Records from a collection:
* * *

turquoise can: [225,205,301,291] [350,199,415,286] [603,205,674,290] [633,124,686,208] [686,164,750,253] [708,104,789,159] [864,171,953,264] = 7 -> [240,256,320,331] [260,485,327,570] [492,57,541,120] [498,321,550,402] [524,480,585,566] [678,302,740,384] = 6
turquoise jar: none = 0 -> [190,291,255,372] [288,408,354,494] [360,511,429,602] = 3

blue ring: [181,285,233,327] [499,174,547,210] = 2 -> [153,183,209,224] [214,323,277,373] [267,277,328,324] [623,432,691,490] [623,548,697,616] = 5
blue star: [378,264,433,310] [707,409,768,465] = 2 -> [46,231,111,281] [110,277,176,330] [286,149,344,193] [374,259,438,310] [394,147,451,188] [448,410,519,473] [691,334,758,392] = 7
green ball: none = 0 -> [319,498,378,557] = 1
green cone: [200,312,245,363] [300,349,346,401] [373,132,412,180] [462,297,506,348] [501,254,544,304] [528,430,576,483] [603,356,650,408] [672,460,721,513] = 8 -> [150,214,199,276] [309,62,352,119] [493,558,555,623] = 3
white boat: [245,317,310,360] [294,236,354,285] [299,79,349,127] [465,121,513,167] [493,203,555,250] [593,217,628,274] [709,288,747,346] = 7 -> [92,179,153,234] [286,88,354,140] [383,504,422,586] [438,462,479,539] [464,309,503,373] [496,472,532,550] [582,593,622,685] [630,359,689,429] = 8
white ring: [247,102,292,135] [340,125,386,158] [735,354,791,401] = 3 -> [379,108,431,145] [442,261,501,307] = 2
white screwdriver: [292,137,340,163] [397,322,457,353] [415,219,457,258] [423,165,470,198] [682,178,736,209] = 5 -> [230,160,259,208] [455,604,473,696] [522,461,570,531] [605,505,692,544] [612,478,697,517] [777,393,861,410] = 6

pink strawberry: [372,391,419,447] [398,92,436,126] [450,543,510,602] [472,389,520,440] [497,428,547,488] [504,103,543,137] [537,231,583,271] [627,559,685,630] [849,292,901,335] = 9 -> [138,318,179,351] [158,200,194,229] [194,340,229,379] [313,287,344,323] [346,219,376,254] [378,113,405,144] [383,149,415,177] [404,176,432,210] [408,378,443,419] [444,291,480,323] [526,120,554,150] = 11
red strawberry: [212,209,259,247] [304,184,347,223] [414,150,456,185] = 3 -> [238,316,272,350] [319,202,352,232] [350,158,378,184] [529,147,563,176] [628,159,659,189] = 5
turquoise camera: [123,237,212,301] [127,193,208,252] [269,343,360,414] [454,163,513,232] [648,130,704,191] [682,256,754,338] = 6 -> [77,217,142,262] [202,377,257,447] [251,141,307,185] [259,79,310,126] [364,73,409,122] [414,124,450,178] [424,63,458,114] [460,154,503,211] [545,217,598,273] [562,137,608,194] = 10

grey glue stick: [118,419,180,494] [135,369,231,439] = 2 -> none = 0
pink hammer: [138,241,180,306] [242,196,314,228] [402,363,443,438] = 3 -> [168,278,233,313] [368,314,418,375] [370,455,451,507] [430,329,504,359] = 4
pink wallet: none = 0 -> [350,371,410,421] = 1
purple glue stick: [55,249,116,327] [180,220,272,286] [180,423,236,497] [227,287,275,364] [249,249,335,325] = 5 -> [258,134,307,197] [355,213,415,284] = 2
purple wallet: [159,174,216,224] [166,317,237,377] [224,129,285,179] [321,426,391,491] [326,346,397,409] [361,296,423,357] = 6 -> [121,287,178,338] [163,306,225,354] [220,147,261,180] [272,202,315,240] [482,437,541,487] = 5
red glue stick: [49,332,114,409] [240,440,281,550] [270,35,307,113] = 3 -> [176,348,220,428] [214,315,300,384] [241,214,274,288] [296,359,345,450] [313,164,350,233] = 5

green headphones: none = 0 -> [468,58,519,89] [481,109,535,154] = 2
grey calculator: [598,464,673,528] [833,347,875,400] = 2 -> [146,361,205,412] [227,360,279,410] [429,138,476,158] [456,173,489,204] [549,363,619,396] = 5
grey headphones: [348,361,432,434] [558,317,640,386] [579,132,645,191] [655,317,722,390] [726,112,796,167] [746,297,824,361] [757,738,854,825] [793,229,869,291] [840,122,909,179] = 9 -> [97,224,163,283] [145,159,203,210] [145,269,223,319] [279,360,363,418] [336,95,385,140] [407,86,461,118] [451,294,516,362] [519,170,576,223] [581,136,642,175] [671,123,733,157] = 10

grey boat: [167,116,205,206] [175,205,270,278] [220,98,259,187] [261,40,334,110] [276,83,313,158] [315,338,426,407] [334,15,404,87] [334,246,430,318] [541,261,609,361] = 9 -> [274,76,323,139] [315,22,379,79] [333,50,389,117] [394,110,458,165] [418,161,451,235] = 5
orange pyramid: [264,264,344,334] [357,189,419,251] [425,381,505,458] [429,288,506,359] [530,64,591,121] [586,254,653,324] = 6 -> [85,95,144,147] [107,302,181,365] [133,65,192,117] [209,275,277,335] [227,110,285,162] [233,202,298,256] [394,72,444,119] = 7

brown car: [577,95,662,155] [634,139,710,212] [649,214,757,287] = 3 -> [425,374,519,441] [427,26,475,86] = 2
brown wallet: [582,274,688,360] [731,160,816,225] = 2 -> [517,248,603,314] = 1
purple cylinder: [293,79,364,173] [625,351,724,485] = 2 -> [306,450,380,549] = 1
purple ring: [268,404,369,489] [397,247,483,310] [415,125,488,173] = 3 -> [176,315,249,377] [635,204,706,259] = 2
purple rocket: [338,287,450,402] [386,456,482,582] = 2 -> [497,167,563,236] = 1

* * *

» **WHAT YOU WILL DO**
Taking the line with "white ring: [247,102,292,135]" as the first and the line with "pink wallet: none" as the last, retype that stretch of the data above exactly, with no other lines.

» **TASK ANSWER**
white ring: [247,102,292,135] [340,125,386,158] [735,354,791,401] = 3 -> [379,108,431,145] [442,261,501,307] = 2
white screwdriver: [292,137,340,163] [397,322,457,353] [415,219,457,258] [423,165,470,198] [682,178,736,209] = 5 -> [230,160,259,208] [455,604,473,696] [522,461,570,531] [605,505,692,544] [612,478,697,517] [777,393,861,410] = 6

pink strawberry: [372,391,419,447] [398,92,436,126] [450,543,510,602] [472,389,520,440] [497,428,547,488] [504,103,543,137] [537,231,583,271] [627,559,685,630] [849,292,901,335] = 9 -> [138,318,179,351] [158,200,194,229] [194,340,229,379] [313,287,344,323] [346,219,376,254] [378,113,405,144] [383,149,415,177] [404,176,432,210] [408,378,443,419] [444,291,480,323] [526,120,554,150] = 11
red strawberry: [212,209,259,247] [304,184,347,223] [414,150,456,185] = 3 -> [238,316,272,350] [319,202,352,232] [350,158,378,184] [529,147,563,176] [628,159,659,189] = 5
turquoise camera: [123,237,212,301] [127,193,208,252] [269,343,360,414] [454,163,513,232] [648,130,704,191] [682,256,754,338] = 6 -> [77,217,142,262] [202,377,257,447] [251,141,307,185] [259,79,310,126] [364,73,409,122] [414,124,450,178] [424,63,458,114] [460,154,503,211] [545,217,598,273] [562,137,608,194] = 10

grey glue stick: [118,419,180,494] [135,369,231,439] = 2 -> none = 0
pink hammer: [138,241,180,306] [242,196,314,228] [402,363,443,438] = 3 -> [168,278,233,313] [368,314,418,375] [370,455,451,507] [430,329,504,359] = 4
pink wallet: none = 0 -> [350,371,410,421] = 1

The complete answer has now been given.